> [GIVEN ENTRIES]

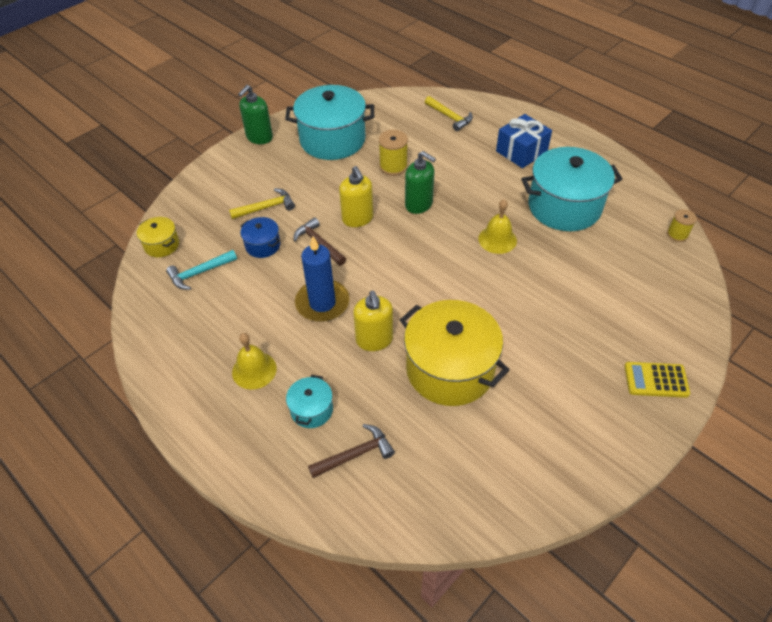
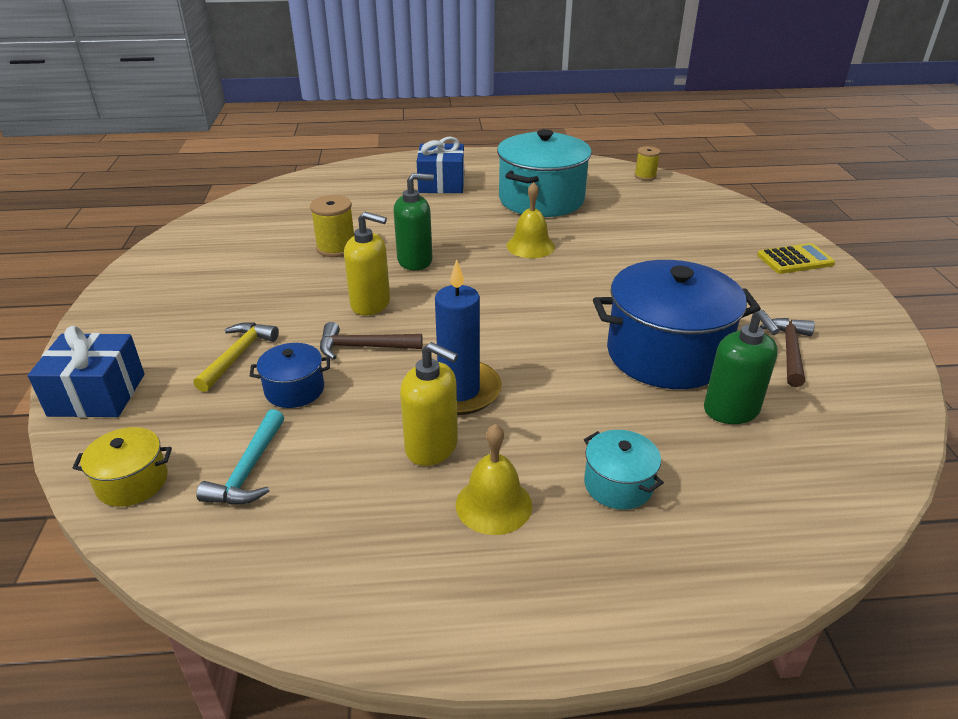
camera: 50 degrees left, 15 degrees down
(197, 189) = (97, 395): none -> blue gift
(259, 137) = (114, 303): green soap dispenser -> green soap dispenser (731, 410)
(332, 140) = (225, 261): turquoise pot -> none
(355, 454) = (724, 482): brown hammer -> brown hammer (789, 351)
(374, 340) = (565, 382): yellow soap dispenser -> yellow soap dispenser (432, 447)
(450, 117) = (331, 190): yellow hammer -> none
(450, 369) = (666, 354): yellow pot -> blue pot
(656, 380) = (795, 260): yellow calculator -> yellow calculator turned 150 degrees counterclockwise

---

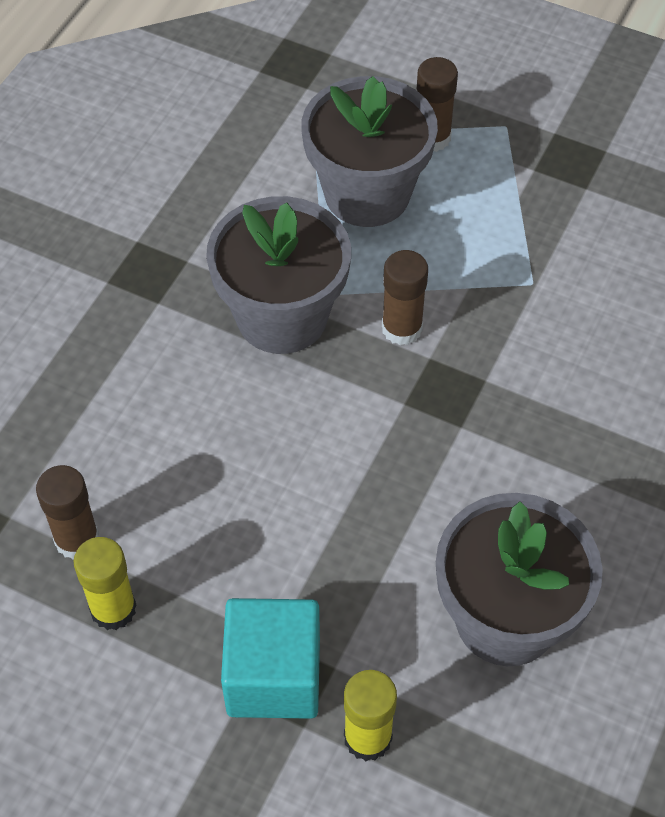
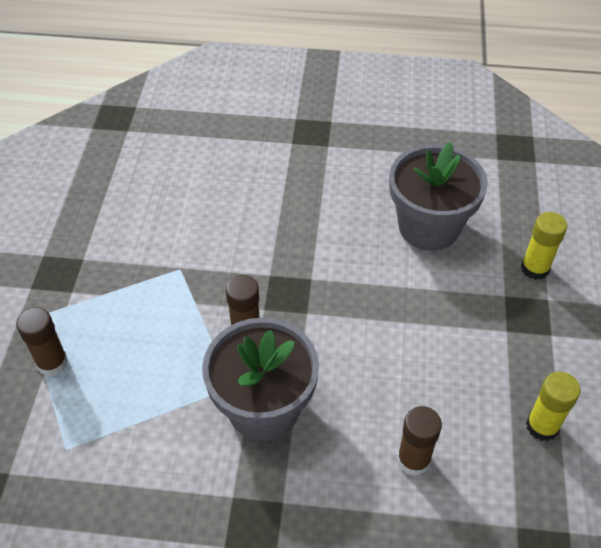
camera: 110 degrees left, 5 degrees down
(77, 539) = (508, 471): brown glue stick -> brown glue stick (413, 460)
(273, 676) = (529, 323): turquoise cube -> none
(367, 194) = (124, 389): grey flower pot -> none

> [WORK ITEM]
Would you copy every line from the listing above that has the string "down" in it?

> [ANSWER SPACE]
camera: 50 degrees left, 15 degrees down
camera: 110 degrees left, 5 degrees down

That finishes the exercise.